━━ Records
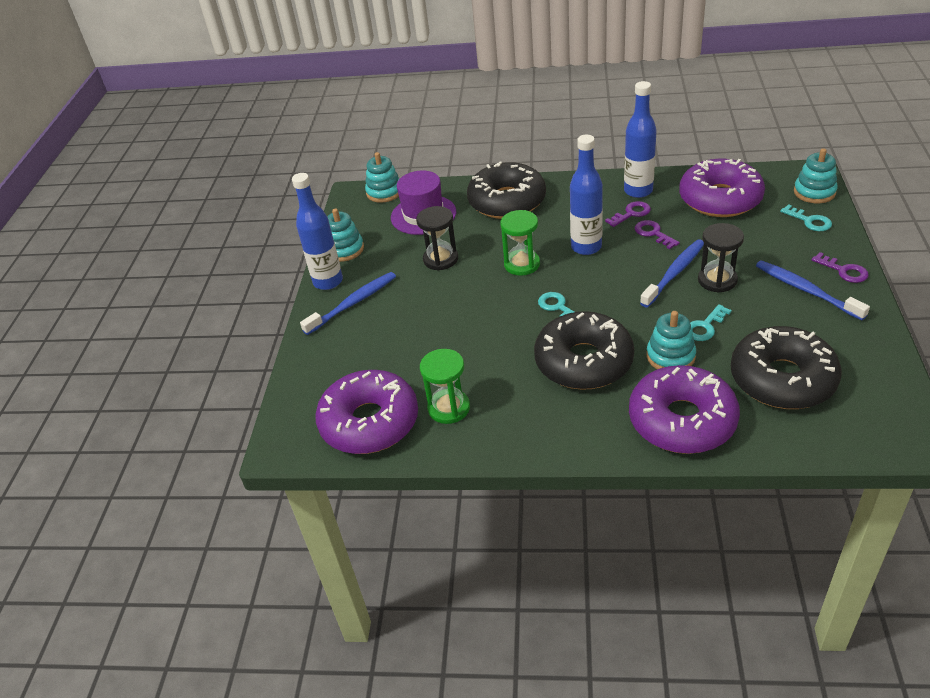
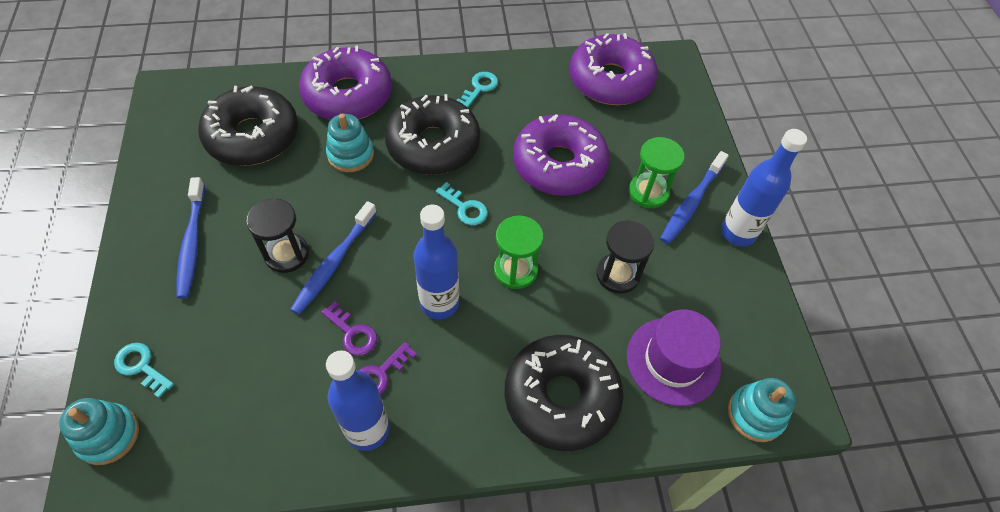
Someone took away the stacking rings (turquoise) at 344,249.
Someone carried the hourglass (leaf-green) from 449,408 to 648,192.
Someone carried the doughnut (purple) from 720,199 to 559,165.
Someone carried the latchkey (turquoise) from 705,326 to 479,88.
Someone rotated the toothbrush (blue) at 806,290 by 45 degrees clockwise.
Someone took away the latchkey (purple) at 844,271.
━━━━
**The task**
How many of the lines above contain the word "from"? Only the number should be given.

**Task solution**
3